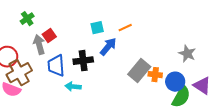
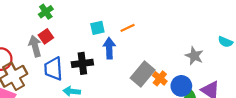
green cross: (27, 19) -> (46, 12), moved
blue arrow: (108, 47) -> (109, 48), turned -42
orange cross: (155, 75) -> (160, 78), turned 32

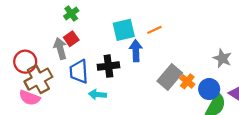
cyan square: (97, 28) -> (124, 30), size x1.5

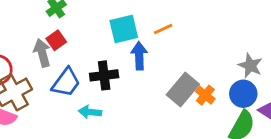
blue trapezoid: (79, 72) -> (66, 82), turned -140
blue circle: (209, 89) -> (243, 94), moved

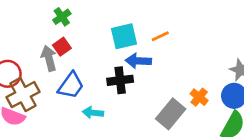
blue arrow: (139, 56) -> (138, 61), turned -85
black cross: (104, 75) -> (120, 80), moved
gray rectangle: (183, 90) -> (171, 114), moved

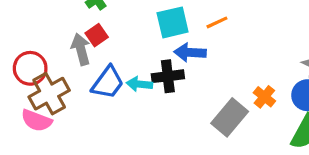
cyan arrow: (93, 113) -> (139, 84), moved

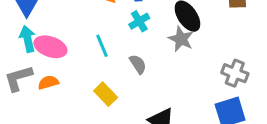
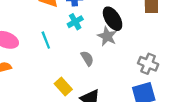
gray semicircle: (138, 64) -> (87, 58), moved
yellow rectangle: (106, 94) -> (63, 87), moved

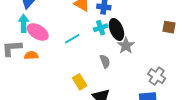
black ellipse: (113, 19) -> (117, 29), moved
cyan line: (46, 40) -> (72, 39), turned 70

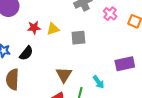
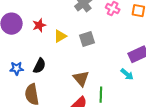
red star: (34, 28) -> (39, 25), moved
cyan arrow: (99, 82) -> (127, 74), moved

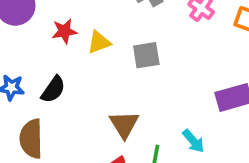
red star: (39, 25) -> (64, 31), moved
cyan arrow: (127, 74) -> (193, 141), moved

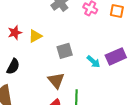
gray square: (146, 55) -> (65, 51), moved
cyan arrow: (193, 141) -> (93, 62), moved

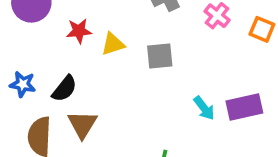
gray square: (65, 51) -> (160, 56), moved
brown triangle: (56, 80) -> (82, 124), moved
##############################
▶ **Try it**
Your task is to collect every line above that contains the word "cyan".

▶ **Completed exercise**
cyan square: (97, 28) -> (124, 30), size x1.5
cyan arrow: (93, 113) -> (139, 84), moved
cyan line: (46, 40) -> (72, 39), turned 70
cyan arrow: (99, 82) -> (127, 74), moved
cyan arrow: (127, 74) -> (193, 141), moved
cyan arrow: (193, 141) -> (93, 62), moved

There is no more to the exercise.